What needs to be done —
Hunt through the lines below for the string "none" and copy each one that has it.

(Before-and-after change data)
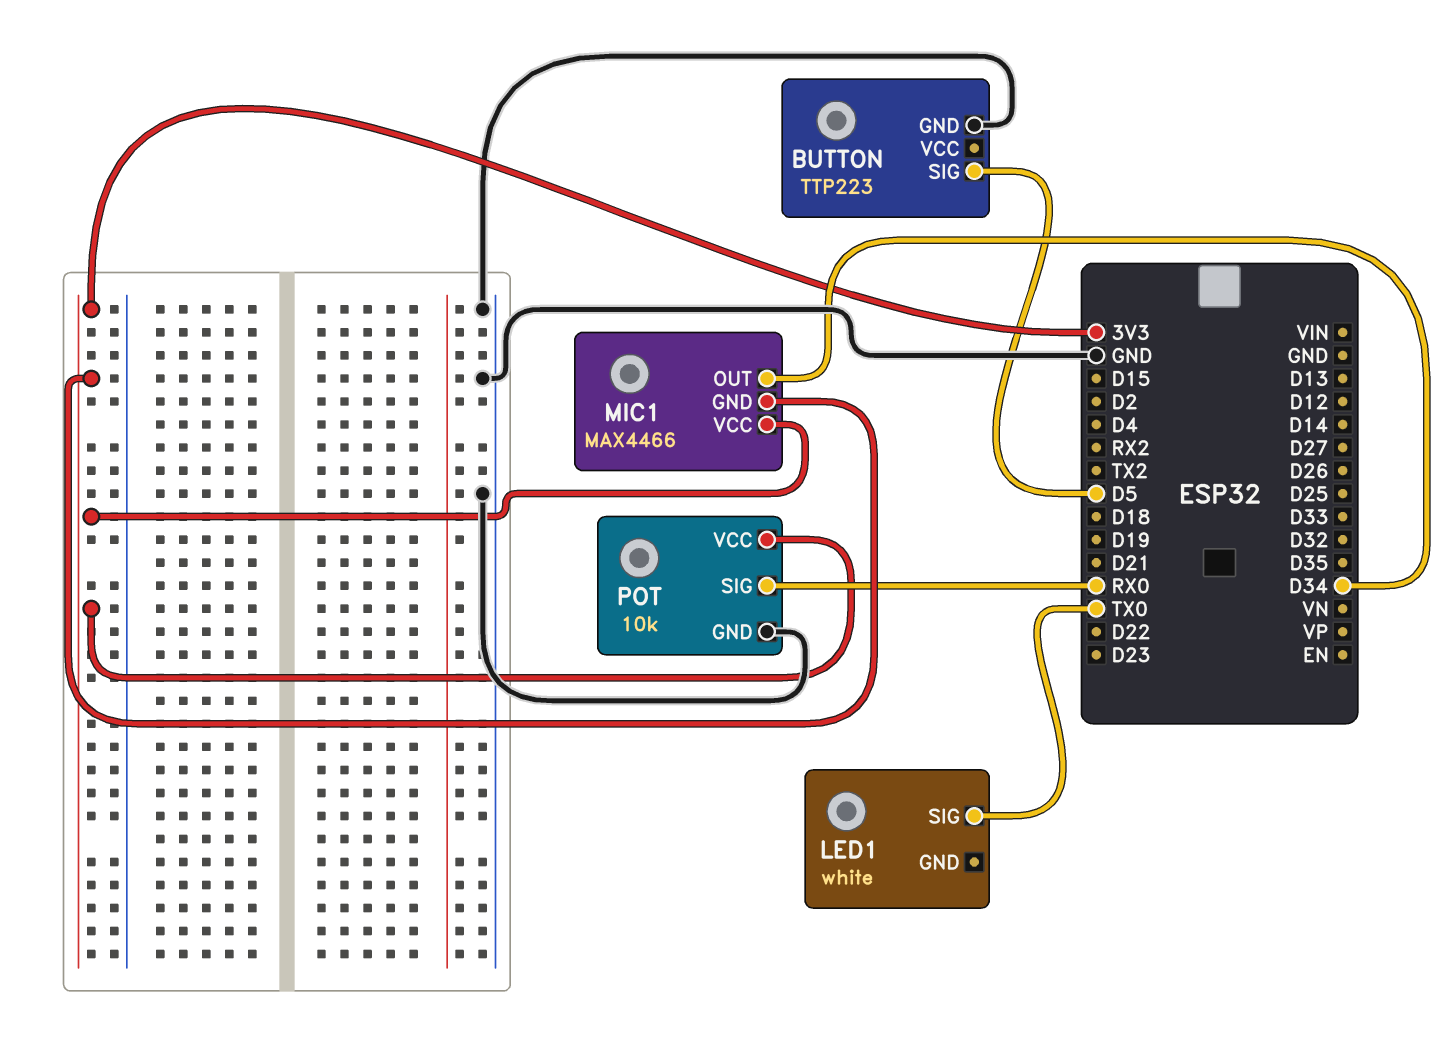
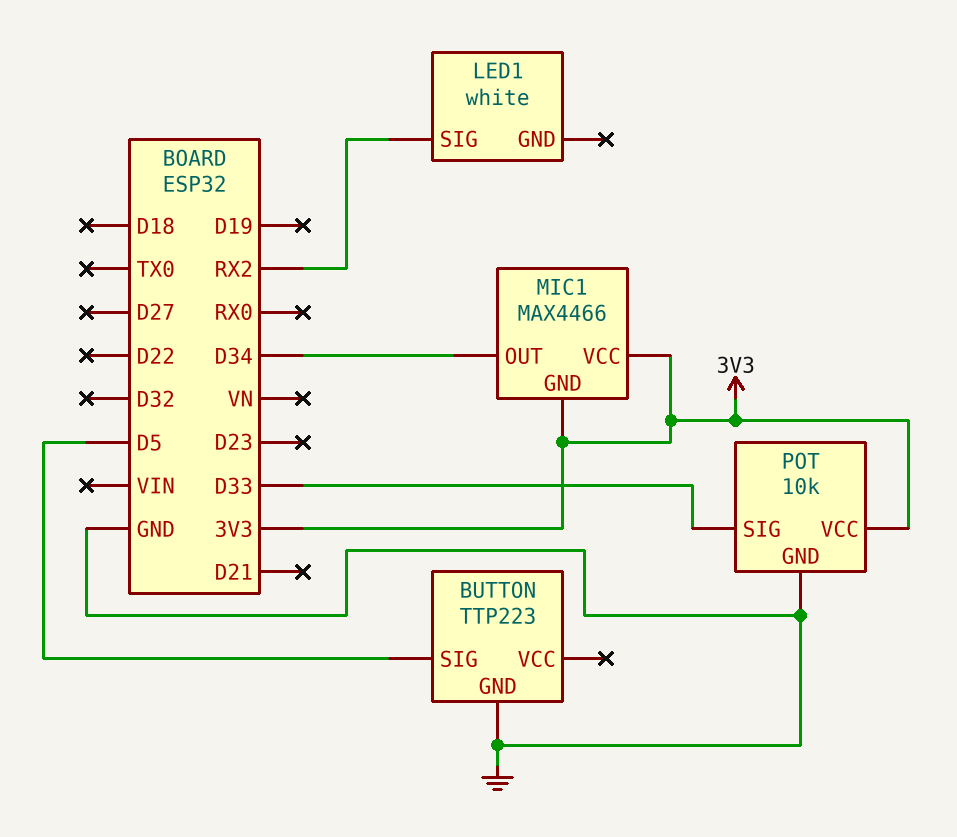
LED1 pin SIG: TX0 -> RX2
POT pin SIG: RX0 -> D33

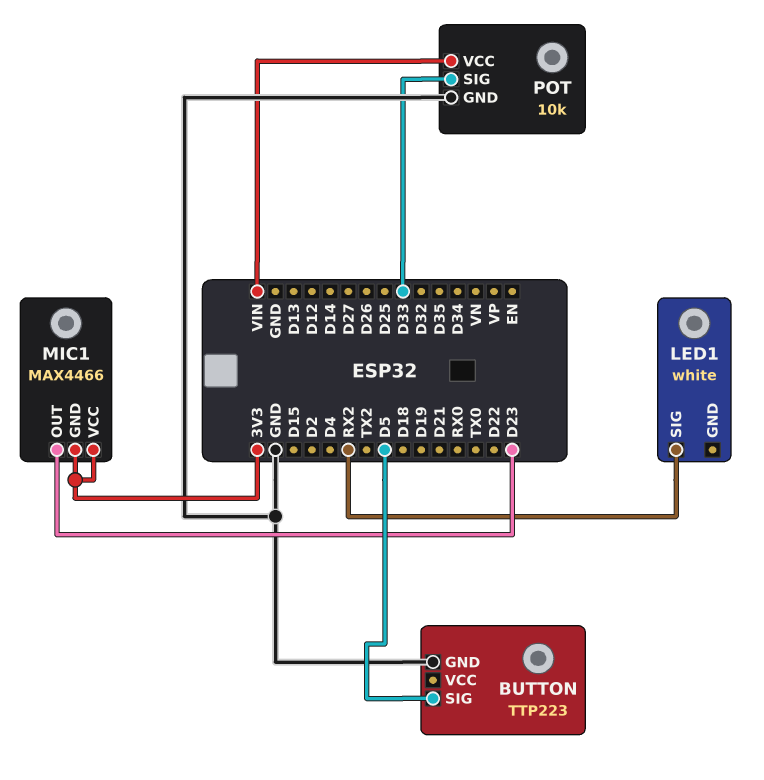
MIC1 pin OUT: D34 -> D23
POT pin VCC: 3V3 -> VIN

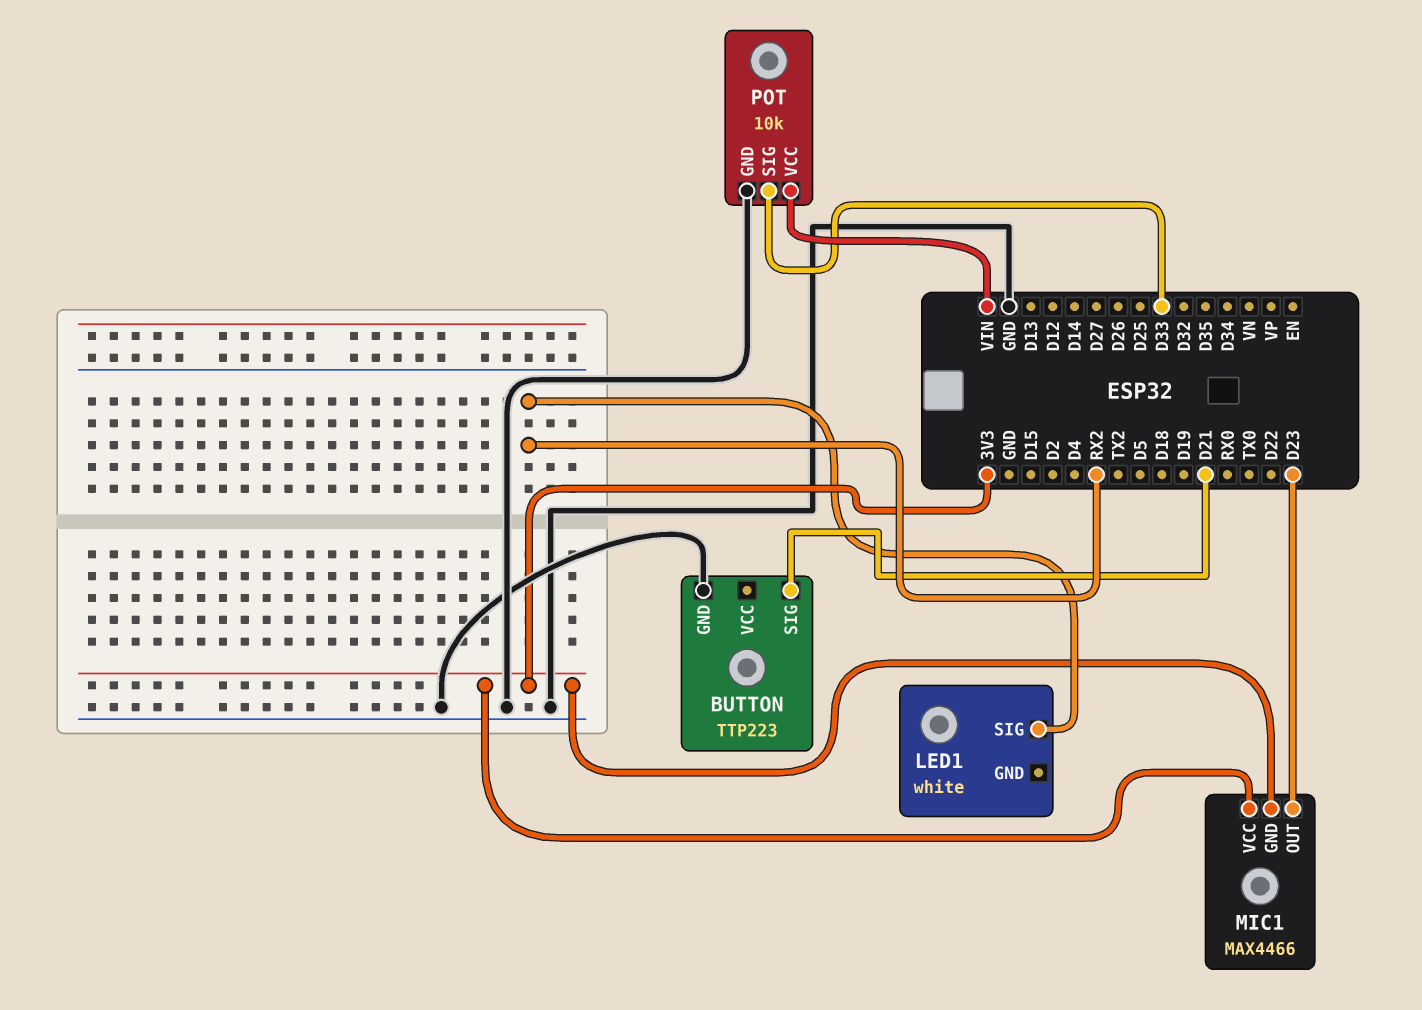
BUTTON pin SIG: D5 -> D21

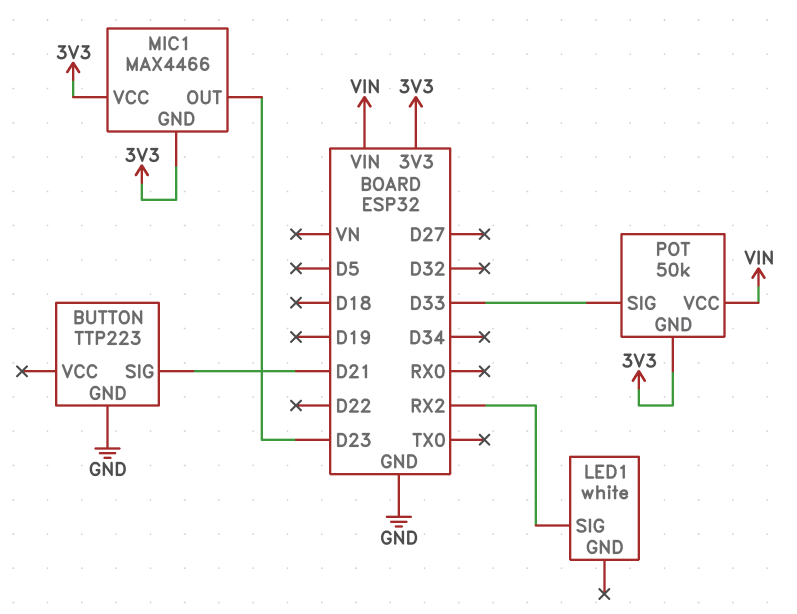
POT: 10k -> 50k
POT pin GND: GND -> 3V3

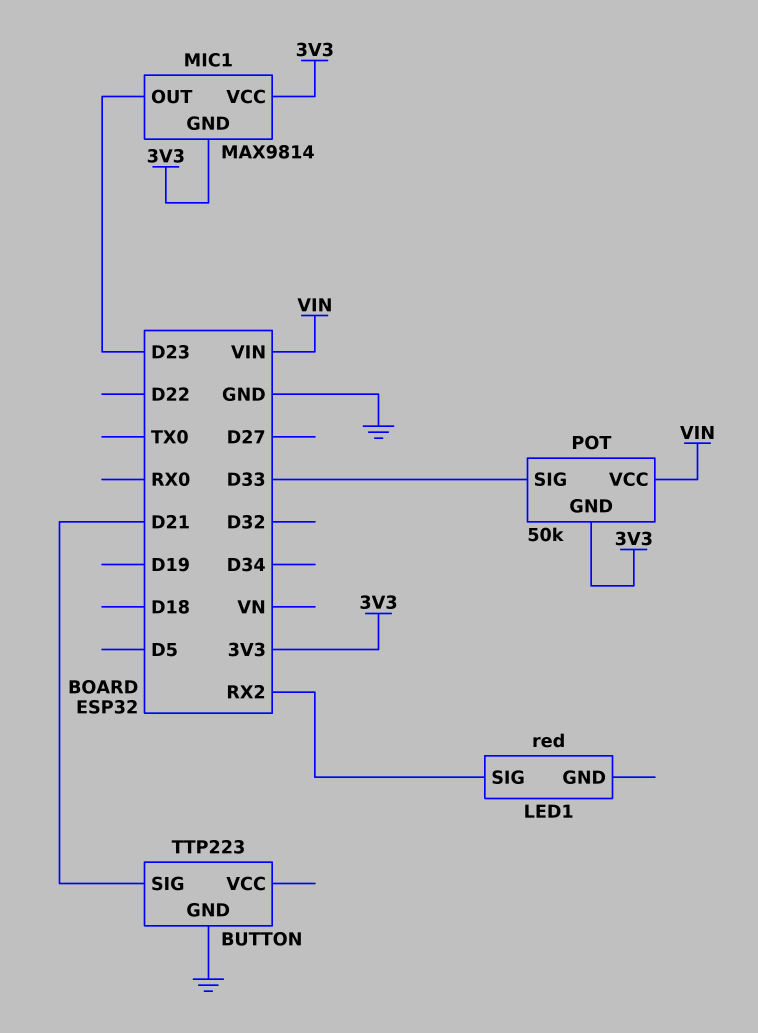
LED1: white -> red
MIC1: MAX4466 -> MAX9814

--

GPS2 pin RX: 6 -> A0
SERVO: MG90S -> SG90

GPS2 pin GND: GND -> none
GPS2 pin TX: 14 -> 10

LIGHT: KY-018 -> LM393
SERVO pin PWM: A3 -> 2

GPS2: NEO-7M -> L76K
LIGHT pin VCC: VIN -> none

Your solution —
GPS2 pin GND: GND -> none
LIGHT pin VCC: VIN -> none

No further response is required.